§ **WHAT TO DO**
Starting at the first line of the data below, retype every line up to and including the one containing "glue stick/purple".

§ **MATERIAL FOR THE TASK**
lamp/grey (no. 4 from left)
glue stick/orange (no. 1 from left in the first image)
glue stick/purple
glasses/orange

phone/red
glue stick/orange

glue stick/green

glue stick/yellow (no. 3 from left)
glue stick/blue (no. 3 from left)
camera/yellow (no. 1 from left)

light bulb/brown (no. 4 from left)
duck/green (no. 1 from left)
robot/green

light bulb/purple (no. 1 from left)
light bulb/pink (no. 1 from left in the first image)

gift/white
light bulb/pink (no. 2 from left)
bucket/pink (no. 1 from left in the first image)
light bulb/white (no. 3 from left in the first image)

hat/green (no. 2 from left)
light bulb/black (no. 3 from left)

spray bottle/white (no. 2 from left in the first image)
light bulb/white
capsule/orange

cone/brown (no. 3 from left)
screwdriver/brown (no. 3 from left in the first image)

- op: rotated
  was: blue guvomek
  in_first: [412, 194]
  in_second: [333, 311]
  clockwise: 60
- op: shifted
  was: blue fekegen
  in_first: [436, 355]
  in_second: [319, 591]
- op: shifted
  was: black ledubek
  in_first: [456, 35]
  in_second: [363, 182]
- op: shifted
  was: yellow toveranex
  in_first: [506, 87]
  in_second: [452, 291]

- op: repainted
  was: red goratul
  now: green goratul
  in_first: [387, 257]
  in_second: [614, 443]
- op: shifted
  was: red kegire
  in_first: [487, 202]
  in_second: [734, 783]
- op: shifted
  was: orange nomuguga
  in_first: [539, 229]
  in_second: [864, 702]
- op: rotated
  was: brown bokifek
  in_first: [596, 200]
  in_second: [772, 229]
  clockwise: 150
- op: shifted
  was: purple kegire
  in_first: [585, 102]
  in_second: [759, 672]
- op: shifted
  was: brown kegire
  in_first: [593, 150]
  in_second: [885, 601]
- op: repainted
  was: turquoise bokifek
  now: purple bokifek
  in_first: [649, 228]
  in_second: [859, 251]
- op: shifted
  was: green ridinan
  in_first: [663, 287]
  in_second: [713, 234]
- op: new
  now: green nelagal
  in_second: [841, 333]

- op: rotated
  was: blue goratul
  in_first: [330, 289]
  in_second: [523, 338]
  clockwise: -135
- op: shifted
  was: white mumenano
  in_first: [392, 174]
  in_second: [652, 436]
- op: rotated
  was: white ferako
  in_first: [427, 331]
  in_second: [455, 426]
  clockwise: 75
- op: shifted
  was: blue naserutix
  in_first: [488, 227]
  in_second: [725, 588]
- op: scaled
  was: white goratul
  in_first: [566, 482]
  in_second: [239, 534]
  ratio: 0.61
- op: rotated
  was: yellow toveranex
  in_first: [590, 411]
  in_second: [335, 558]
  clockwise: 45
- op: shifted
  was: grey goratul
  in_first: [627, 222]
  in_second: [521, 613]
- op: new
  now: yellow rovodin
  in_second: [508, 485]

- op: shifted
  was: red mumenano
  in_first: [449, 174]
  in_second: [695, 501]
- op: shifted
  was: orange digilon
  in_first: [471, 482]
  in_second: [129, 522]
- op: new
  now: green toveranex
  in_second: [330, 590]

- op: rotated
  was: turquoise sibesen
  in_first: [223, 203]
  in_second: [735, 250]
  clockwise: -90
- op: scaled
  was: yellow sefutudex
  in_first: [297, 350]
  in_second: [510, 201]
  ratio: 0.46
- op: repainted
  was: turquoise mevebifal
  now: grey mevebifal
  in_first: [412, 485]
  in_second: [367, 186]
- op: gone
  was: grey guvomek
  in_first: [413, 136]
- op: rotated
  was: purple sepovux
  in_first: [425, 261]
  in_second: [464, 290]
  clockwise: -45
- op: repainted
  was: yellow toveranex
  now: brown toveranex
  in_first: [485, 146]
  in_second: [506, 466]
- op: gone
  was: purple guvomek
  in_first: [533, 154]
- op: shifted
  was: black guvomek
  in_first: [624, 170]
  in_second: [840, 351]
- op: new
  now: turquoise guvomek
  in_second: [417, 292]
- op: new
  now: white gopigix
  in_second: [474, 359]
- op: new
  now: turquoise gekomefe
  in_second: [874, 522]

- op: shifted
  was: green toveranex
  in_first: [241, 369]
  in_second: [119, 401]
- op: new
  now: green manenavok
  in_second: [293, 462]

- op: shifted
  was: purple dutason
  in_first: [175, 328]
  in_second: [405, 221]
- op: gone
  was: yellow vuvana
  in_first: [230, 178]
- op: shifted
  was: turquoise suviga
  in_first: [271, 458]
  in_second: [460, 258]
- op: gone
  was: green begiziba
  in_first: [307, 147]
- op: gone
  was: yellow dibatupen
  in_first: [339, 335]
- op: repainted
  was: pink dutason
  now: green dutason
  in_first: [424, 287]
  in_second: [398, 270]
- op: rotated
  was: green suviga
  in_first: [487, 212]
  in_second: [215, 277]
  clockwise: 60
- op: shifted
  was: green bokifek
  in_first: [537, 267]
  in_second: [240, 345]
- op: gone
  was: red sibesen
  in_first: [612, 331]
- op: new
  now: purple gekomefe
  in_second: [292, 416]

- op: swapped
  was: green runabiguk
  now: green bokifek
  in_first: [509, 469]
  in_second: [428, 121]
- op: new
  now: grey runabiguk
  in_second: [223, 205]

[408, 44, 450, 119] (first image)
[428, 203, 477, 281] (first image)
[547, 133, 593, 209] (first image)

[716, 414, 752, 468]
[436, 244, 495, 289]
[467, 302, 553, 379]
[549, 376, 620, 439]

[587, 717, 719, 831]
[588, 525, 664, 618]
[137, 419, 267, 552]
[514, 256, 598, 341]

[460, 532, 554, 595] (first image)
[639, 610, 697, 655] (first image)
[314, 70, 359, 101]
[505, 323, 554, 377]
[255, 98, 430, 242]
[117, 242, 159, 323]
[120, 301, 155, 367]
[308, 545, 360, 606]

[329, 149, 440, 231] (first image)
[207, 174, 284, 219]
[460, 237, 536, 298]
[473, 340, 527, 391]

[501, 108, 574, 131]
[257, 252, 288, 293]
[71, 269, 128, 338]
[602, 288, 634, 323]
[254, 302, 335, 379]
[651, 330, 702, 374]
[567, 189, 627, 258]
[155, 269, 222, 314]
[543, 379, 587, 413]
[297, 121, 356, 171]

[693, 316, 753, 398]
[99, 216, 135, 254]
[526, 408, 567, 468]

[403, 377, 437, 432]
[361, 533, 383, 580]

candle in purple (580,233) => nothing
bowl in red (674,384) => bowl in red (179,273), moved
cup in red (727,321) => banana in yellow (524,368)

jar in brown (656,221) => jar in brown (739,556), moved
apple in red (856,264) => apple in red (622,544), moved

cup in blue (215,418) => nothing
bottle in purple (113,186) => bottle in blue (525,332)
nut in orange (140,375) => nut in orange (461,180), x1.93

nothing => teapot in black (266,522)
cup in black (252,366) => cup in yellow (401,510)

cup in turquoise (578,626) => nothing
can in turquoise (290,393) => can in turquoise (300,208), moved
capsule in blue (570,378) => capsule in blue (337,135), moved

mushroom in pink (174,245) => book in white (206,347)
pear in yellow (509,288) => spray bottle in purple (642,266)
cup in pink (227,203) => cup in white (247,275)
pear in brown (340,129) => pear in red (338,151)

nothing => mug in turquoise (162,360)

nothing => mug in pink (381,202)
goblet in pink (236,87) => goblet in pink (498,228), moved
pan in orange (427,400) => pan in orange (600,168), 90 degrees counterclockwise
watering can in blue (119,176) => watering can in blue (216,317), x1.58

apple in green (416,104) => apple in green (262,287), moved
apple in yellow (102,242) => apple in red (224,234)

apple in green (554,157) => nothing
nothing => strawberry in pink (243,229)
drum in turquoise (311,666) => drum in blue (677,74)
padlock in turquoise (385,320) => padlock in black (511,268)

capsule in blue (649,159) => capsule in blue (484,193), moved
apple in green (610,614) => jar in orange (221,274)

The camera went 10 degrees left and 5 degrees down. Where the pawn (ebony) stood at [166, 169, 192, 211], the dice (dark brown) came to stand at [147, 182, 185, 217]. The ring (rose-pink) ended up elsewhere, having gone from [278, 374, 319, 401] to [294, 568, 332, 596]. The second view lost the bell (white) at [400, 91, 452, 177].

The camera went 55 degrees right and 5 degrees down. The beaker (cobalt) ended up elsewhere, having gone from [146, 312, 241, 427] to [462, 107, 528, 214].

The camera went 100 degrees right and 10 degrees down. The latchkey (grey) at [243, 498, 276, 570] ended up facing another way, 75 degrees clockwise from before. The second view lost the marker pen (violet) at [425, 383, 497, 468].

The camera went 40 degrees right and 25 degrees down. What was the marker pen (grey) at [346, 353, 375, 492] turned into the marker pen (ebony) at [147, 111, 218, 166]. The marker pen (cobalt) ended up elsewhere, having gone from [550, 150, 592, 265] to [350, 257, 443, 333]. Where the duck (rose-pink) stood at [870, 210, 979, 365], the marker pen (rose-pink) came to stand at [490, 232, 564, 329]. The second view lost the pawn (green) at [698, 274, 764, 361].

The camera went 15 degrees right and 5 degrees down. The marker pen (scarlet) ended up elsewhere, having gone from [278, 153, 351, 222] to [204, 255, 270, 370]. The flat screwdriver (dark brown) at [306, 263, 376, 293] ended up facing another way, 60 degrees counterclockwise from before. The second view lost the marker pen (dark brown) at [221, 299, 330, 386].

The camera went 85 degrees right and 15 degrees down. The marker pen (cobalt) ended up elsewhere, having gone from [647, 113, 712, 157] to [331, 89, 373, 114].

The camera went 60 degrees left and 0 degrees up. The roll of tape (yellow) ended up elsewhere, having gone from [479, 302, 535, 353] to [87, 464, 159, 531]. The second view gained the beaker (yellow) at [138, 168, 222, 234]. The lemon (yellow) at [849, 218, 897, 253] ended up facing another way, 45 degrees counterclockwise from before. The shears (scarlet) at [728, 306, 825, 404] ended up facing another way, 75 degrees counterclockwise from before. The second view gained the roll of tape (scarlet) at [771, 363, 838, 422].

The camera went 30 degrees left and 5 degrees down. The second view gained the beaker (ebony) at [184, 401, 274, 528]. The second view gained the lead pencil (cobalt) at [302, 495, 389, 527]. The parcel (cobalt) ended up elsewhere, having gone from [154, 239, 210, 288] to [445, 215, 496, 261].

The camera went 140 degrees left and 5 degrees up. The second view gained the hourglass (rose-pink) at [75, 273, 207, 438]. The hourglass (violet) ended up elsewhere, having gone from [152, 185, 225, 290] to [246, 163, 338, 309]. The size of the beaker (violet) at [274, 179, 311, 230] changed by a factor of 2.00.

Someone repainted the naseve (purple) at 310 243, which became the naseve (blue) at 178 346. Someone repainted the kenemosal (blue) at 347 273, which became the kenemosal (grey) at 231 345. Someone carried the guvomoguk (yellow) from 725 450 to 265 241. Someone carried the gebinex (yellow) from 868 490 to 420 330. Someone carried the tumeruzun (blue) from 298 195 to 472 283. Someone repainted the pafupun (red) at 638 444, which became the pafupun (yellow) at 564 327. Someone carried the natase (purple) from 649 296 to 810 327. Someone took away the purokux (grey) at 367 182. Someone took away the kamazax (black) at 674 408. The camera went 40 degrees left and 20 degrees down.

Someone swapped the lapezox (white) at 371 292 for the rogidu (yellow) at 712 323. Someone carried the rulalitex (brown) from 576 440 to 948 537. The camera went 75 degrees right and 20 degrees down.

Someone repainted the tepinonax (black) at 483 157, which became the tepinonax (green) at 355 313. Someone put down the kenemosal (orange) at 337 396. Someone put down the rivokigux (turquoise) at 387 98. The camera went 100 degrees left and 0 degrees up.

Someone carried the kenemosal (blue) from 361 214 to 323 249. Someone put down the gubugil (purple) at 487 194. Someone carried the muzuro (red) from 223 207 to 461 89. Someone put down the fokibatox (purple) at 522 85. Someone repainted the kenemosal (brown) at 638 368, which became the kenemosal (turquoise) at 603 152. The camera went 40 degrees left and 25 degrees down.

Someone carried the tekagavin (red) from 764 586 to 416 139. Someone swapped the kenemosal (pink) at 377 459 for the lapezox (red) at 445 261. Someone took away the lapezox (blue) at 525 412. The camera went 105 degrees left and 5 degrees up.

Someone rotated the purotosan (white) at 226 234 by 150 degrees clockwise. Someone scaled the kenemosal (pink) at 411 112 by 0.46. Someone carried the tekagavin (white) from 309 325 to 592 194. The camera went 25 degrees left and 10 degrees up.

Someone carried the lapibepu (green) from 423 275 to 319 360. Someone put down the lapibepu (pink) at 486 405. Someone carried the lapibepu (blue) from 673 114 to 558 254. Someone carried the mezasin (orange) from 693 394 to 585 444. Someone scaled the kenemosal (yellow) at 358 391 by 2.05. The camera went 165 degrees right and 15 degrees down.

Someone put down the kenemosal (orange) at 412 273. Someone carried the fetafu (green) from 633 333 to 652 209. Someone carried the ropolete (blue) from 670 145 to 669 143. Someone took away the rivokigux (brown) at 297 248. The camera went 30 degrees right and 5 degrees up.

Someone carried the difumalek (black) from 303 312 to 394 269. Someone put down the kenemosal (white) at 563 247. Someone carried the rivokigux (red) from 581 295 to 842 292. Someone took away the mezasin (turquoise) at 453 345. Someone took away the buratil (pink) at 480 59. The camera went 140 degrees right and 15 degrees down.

§ **ANSWER FOR THE TASK**
lamp/grey (no. 4 from left)
glue stick/orange (no. 1 from left in the first image)
glue stick/purple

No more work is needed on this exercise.